→ **Task brief**
Your output should consist solely of the lines from the one with "brown fish: 3 -> 1" through the end of the records, reproduced exactly, both ends included.

→ **Supplied information**

======

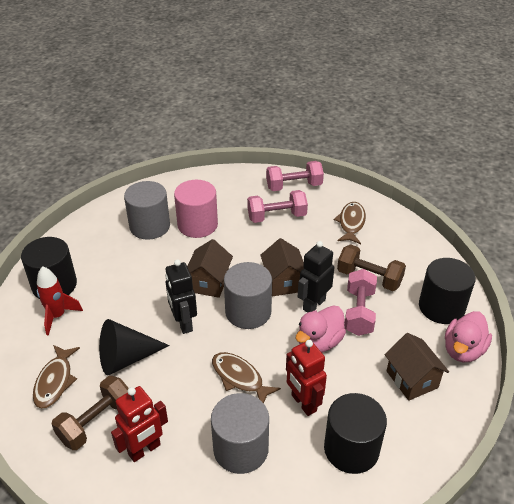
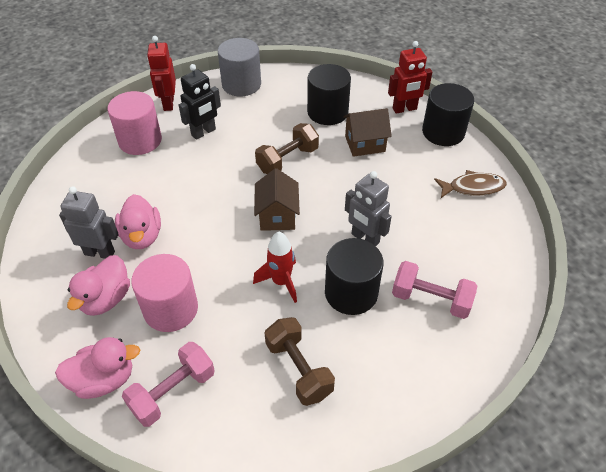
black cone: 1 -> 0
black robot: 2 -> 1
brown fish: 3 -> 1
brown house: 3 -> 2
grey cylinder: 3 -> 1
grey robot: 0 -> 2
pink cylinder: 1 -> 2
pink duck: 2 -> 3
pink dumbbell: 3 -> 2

======

→ **Result for this exercise**
brown fish: 3 -> 1
brown house: 3 -> 2
grey cylinder: 3 -> 1
grey robot: 0 -> 2
pink cylinder: 1 -> 2
pink duck: 2 -> 3
pink dumbbell: 3 -> 2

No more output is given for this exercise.